#### [Problem details]
A word-for-word copy of every entry below is required; the images do not belong in it.

Data to process Start Marker

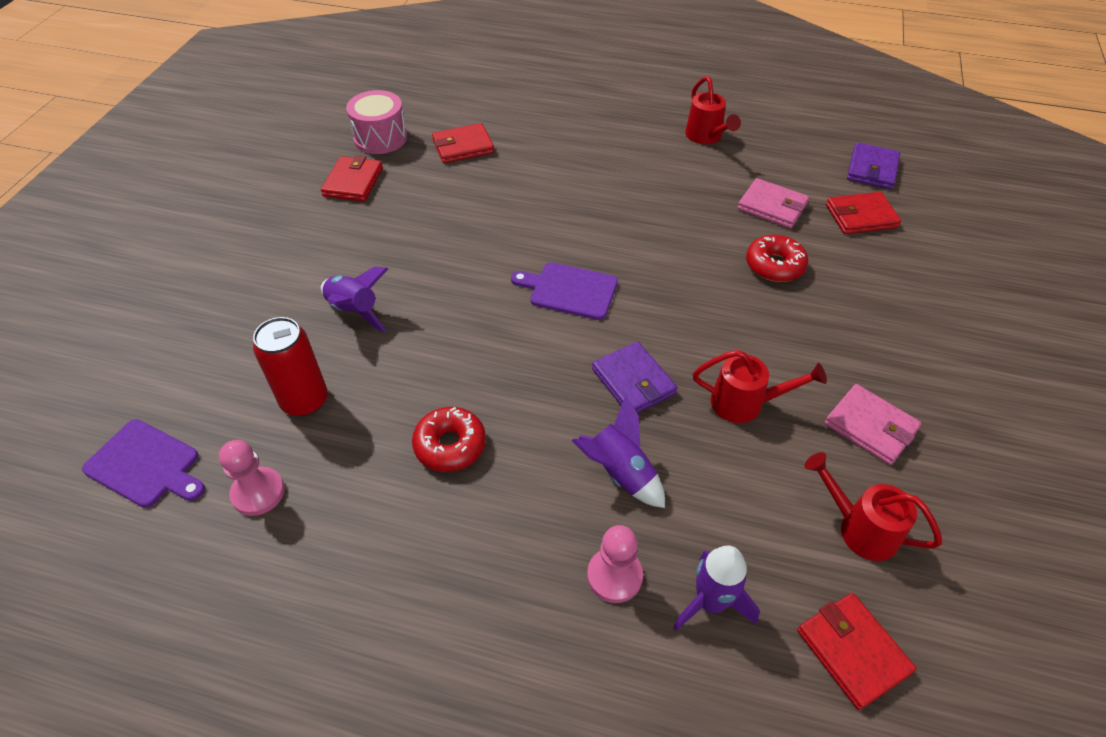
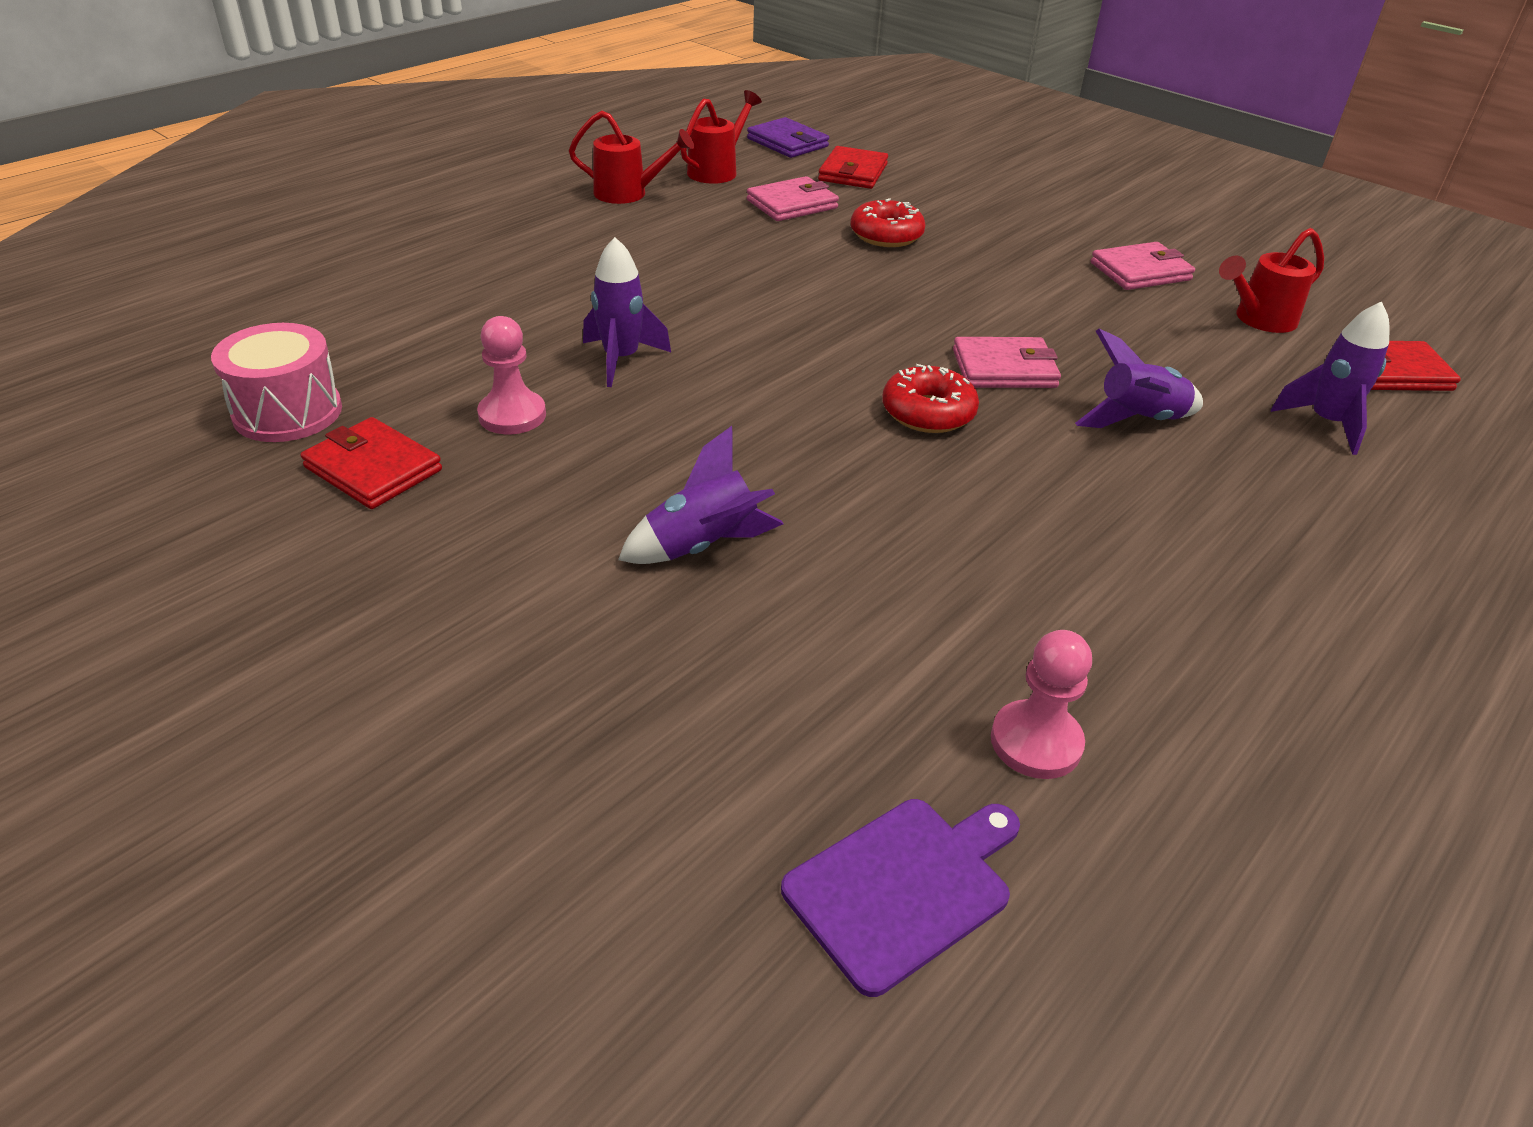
camera: 65 degrees left, 10 degrees down
(305, 401) = (867, 646): red can -> none
(450, 445) = (1034, 528): red donut -> red donut (928, 412)
(463, 146) = (420, 348): red wallet -> none
(506, 215) = (621, 359): none -> purple rocket
(569, 290) = (817, 360): purple cutting board -> none
(614, 576) = (1279, 469): pink pawn -> pink pawn (512, 415)
(633, 381) = (1004, 368): purple wallet -> pink wallet
(744, 403) = (1075, 318): red watering can -> red watering can (717, 171)

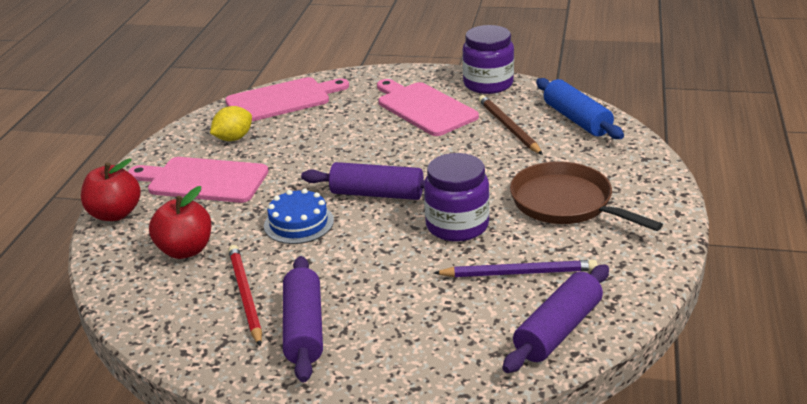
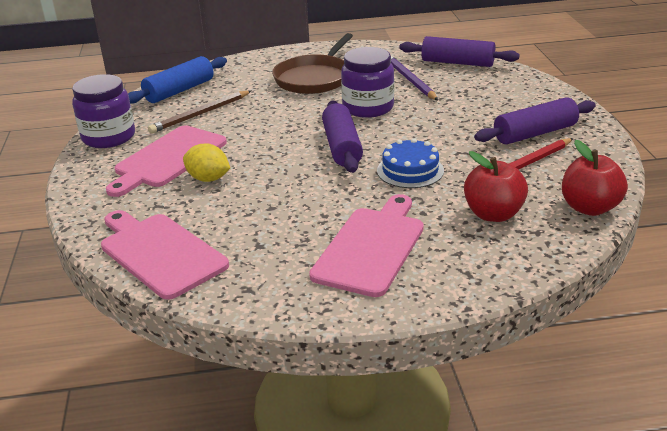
camera: 110 degrees left, 0 degrees up
(115, 214) = (471, 283): red apple -> red apple (589, 208)
(203, 180) = (371, 247): pink cutting board -> pink cutting board turned 150 degrees counterclockwise
(233, 138) = (270, 258): yellow lemon -> yellow lemon (208, 179)

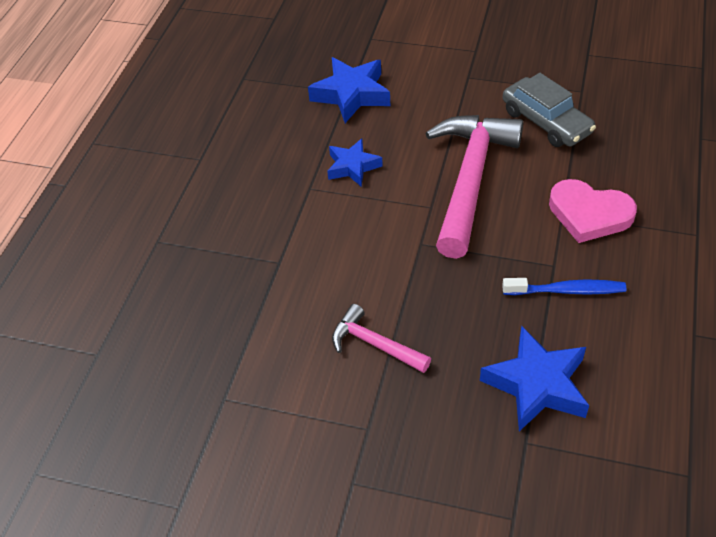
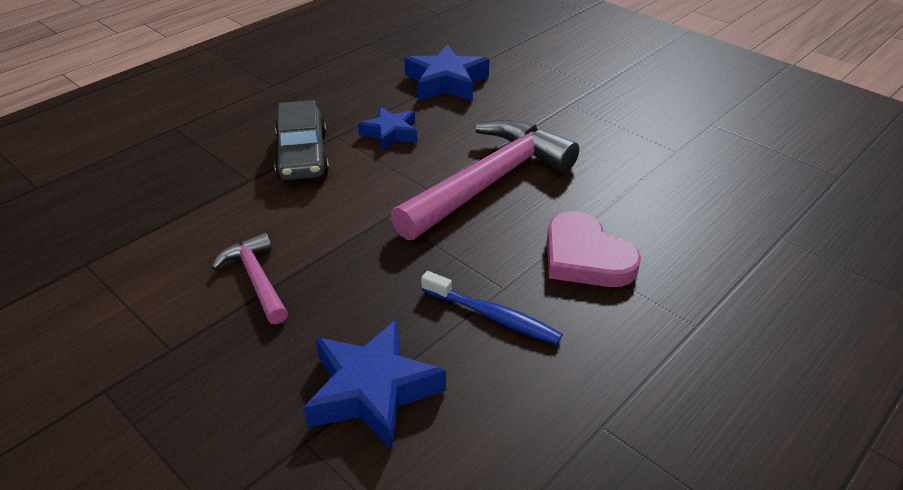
camera: 25 degrees right, 10 degrees down
(546, 122) = (614, 163): grey car -> grey car (302, 155)

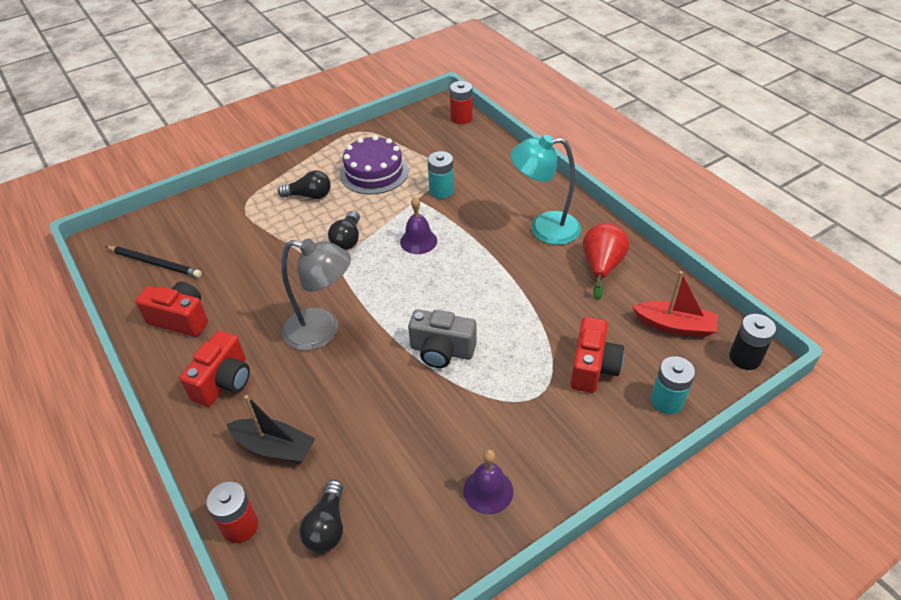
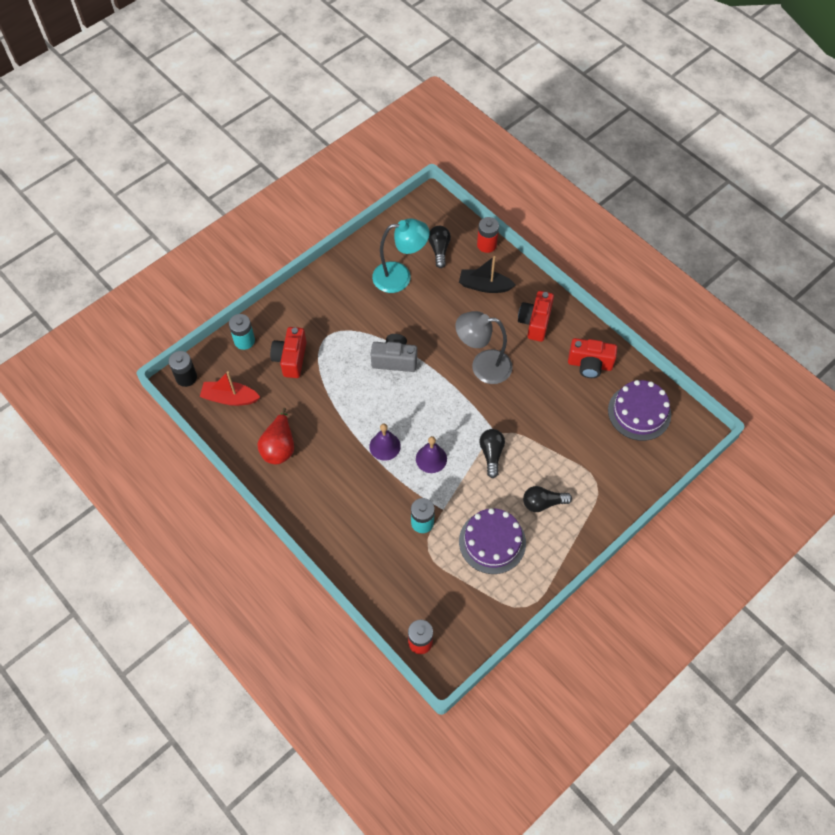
camera: 170 degrees right, 15 degrees up
(155, 263) = (639, 412): black pencil -> purple cake
(488, 490) = (354, 276): purple bell -> purple bell (385, 446)
(544, 228) = (326, 485): turquoise lamp -> turquoise lamp (400, 276)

Data to process End Marker

#### [Solution to this task]
camera: 65 degrees left, 10 degrees down
(305, 401) = (867, 646): red can -> none
(450, 445) = (1034, 528): red donut -> red donut (928, 412)
(463, 146) = (420, 348): red wallet -> none
(506, 215) = (621, 359): none -> purple rocket
(569, 290) = (817, 360): purple cutting board -> none
(614, 576) = (1279, 469): pink pawn -> pink pawn (512, 415)
(633, 381) = (1004, 368): purple wallet -> pink wallet
(744, 403) = (1075, 318): red watering can -> red watering can (717, 171)

camera: 110 degrees left, 0 degrees up
(115, 214) = (471, 283): red apple -> red apple (589, 208)
(203, 180) = (371, 247): pink cutting board -> pink cutting board turned 150 degrees counterclockwise
(233, 138) = (270, 258): yellow lemon -> yellow lemon (208, 179)

camera: 25 degrees right, 10 degrees down
(546, 122) = (614, 163): grey car -> grey car (302, 155)

camera: 170 degrees right, 15 degrees up
(155, 263) = (639, 412): black pencil -> purple cake
(488, 490) = (354, 276): purple bell -> purple bell (385, 446)
(544, 228) = (326, 485): turquoise lamp -> turquoise lamp (400, 276)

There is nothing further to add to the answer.